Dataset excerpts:
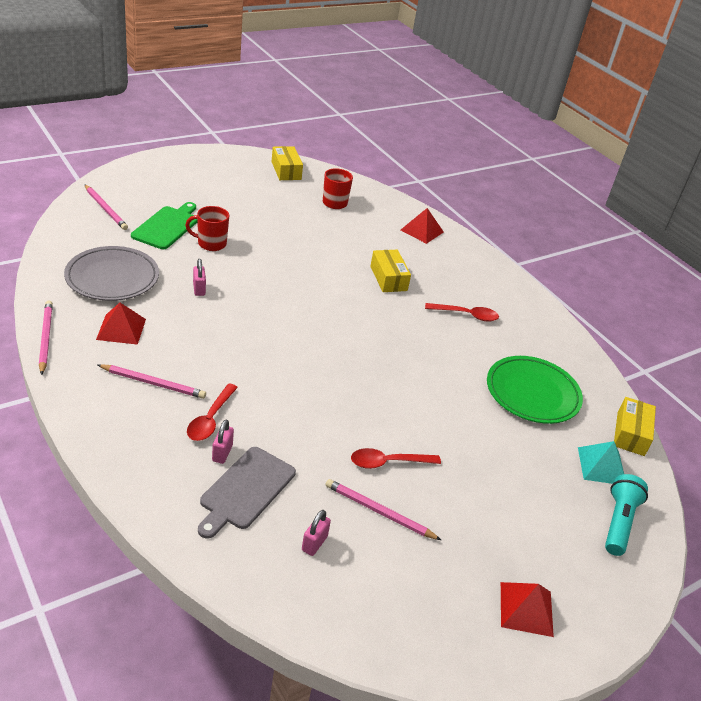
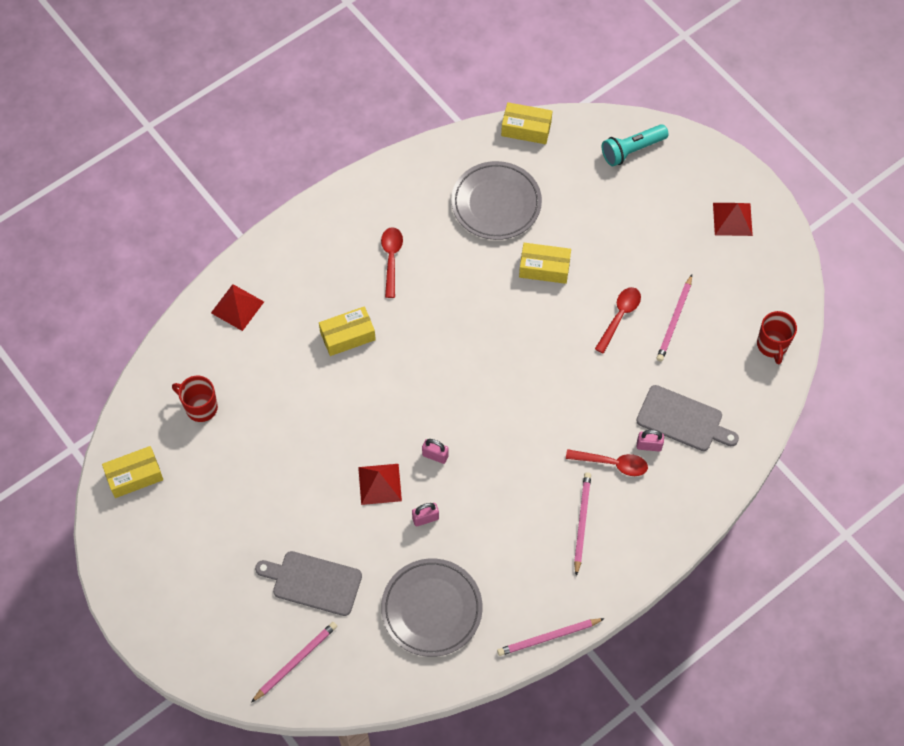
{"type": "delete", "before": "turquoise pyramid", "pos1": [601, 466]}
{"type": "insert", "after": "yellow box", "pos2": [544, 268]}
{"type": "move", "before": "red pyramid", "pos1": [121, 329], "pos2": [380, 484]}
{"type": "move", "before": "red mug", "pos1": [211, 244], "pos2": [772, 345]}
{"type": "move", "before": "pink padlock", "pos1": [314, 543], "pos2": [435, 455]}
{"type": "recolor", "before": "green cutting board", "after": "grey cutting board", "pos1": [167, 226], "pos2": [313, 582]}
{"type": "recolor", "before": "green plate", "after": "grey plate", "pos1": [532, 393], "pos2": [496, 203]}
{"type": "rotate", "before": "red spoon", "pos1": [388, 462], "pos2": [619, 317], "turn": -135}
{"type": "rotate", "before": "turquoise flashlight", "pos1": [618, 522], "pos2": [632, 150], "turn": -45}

### [WHAT IS REQUIRED]
Each entry gets copied exactly; the pictures stay out.

### [TASK OUTPUT]
{"type": "delete", "before": "turquoise pyramid", "pos1": [601, 466]}
{"type": "insert", "after": "yellow box", "pos2": [544, 268]}
{"type": "move", "before": "red pyramid", "pos1": [121, 329], "pos2": [380, 484]}
{"type": "move", "before": "red mug", "pos1": [211, 244], "pos2": [772, 345]}
{"type": "move", "before": "pink padlock", "pos1": [314, 543], "pos2": [435, 455]}
{"type": "recolor", "before": "green cutting board", "after": "grey cutting board", "pos1": [167, 226], "pos2": [313, 582]}
{"type": "recolor", "before": "green plate", "after": "grey plate", "pos1": [532, 393], "pos2": [496, 203]}
{"type": "rotate", "before": "red spoon", "pos1": [388, 462], "pos2": [619, 317], "turn": -135}
{"type": "rotate", "before": "turquoise flashlight", "pos1": [618, 522], "pos2": [632, 150], "turn": -45}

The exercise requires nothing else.